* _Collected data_
★ ★ ★ ★ ★ ★ ★
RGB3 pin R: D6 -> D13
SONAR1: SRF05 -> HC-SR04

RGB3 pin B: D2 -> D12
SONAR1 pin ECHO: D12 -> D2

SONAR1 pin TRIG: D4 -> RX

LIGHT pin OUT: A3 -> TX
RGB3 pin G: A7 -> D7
★ ★ ★ ★ ★ ★ ★
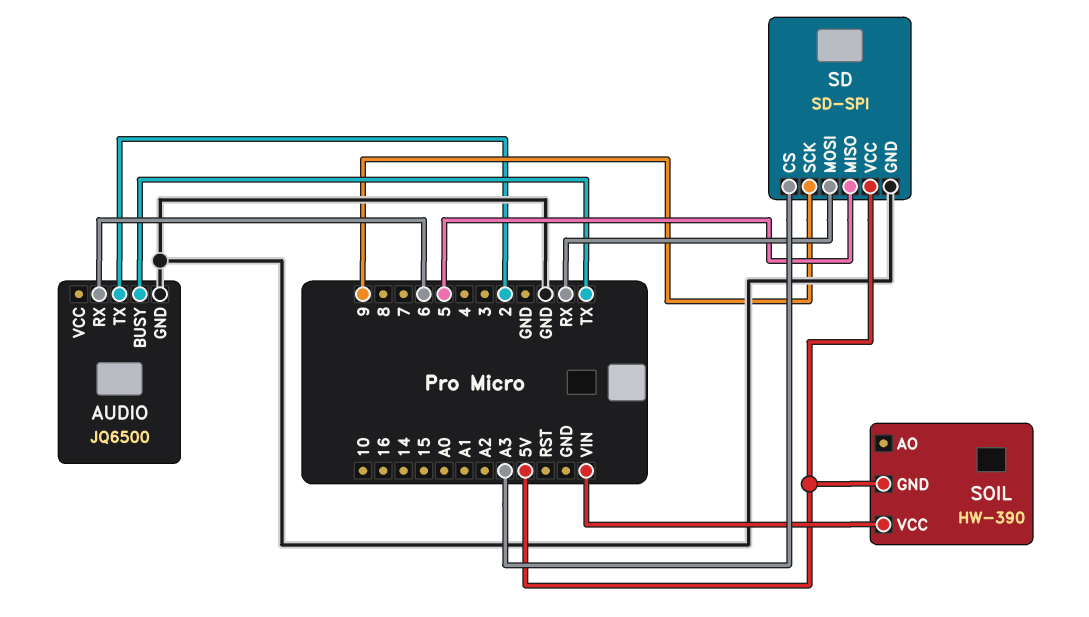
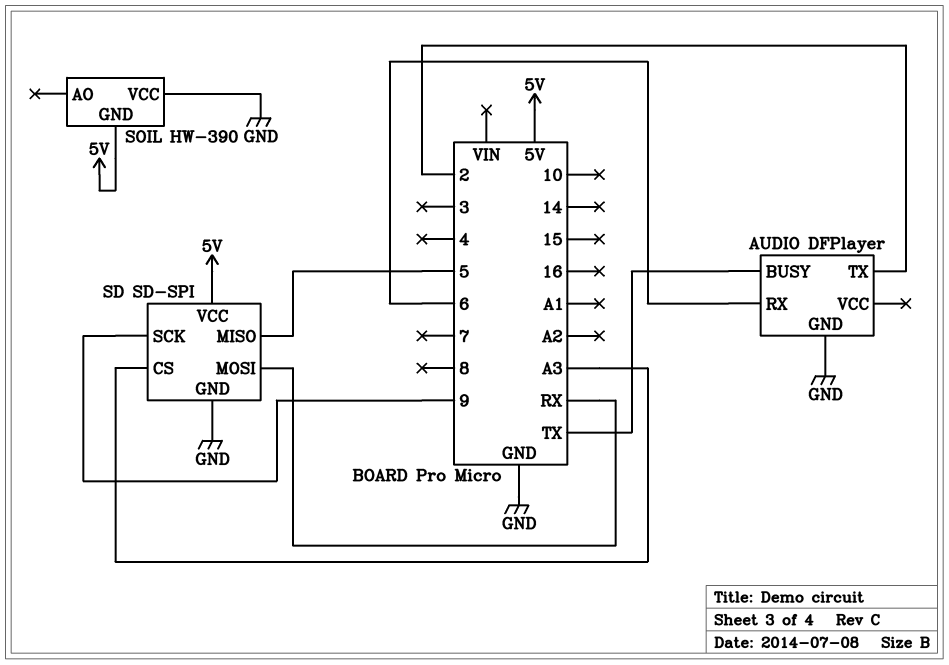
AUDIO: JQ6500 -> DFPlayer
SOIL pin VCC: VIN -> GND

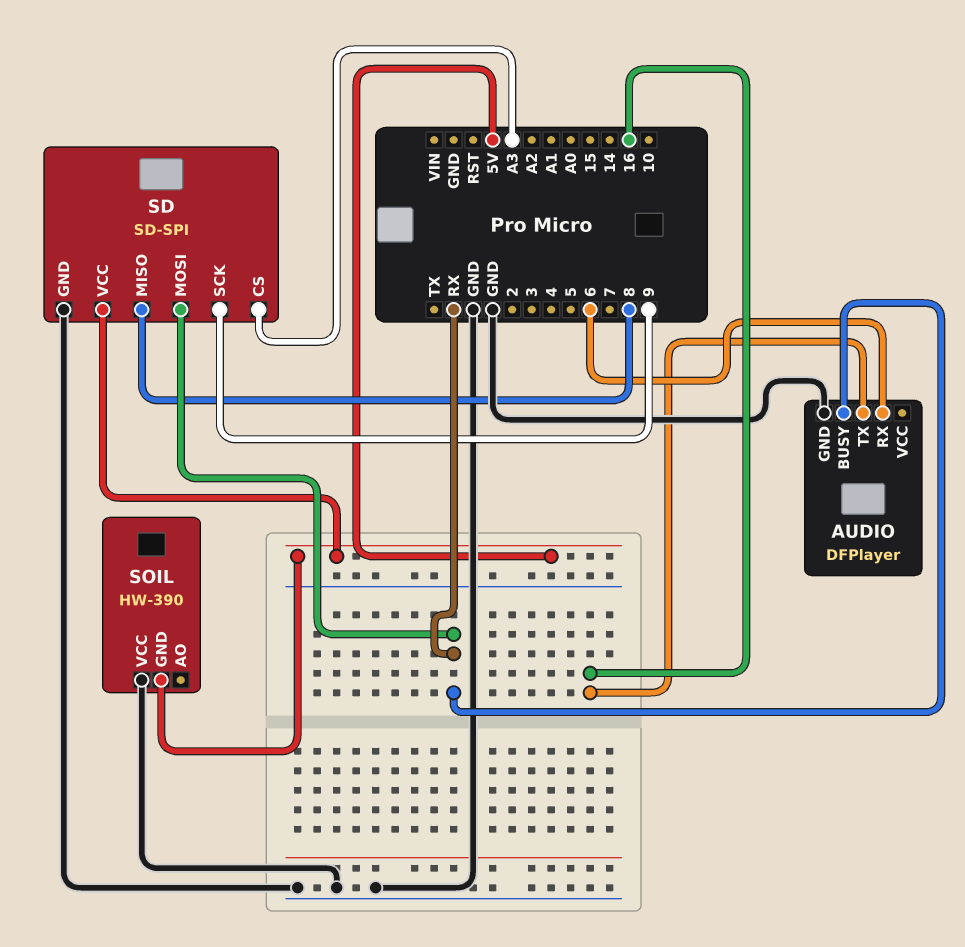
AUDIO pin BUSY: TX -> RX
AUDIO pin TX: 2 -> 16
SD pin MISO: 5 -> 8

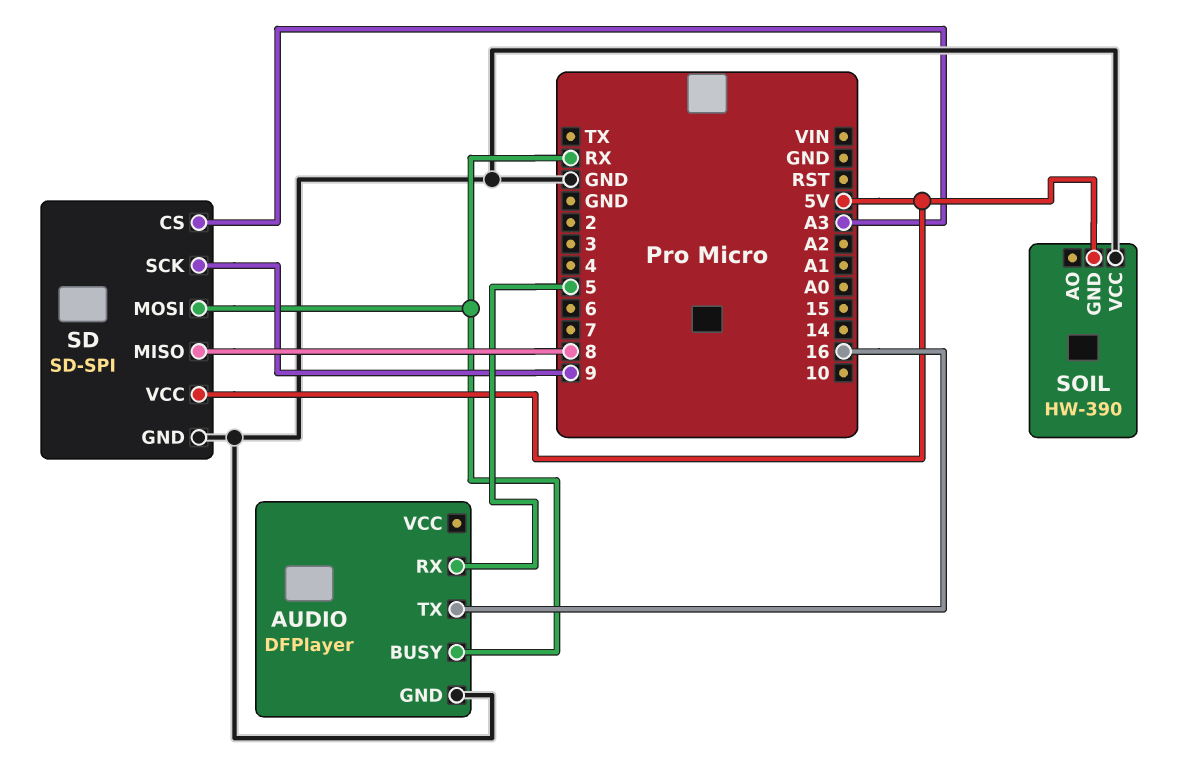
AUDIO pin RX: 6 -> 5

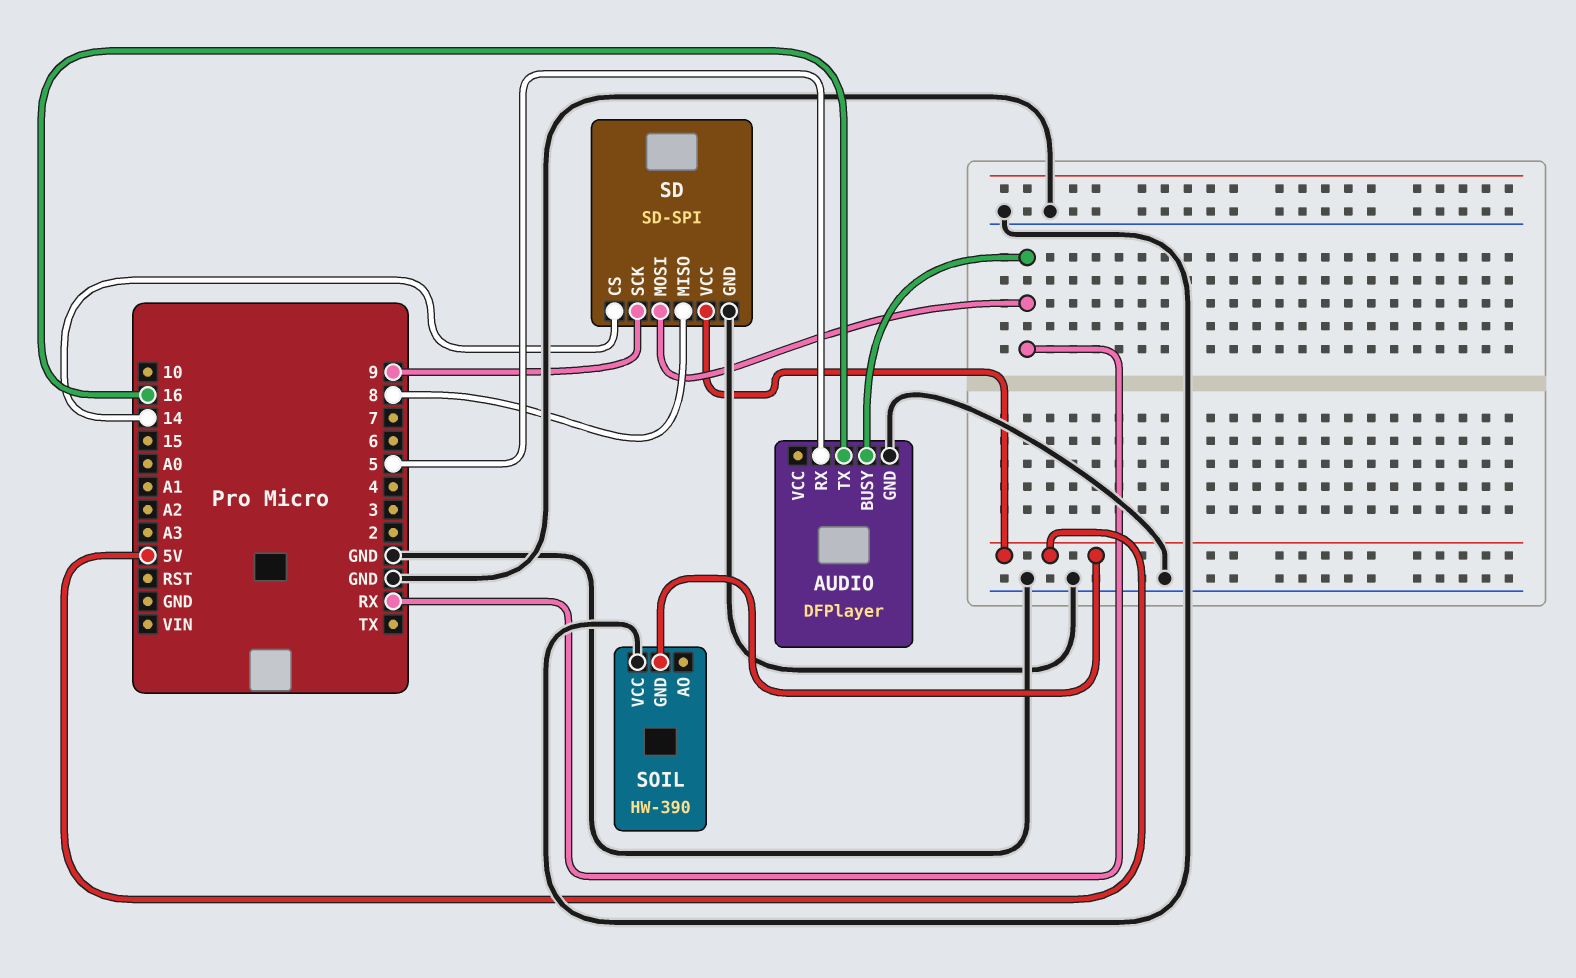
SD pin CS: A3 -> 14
★ ★ ★ ★ ★ ★ ★
Leaving every picture aside, reproduce exactly the lines above from the one with "AUDIO: JQ6500 -> DFPlayer" up to and including the one with "SD pin CS: A3 -> 14", and no others.

* _Written solution_
AUDIO: JQ6500 -> DFPlayer
SOIL pin VCC: VIN -> GND

AUDIO pin BUSY: TX -> RX
AUDIO pin TX: 2 -> 16
SD pin MISO: 5 -> 8

AUDIO pin RX: 6 -> 5

SD pin CS: A3 -> 14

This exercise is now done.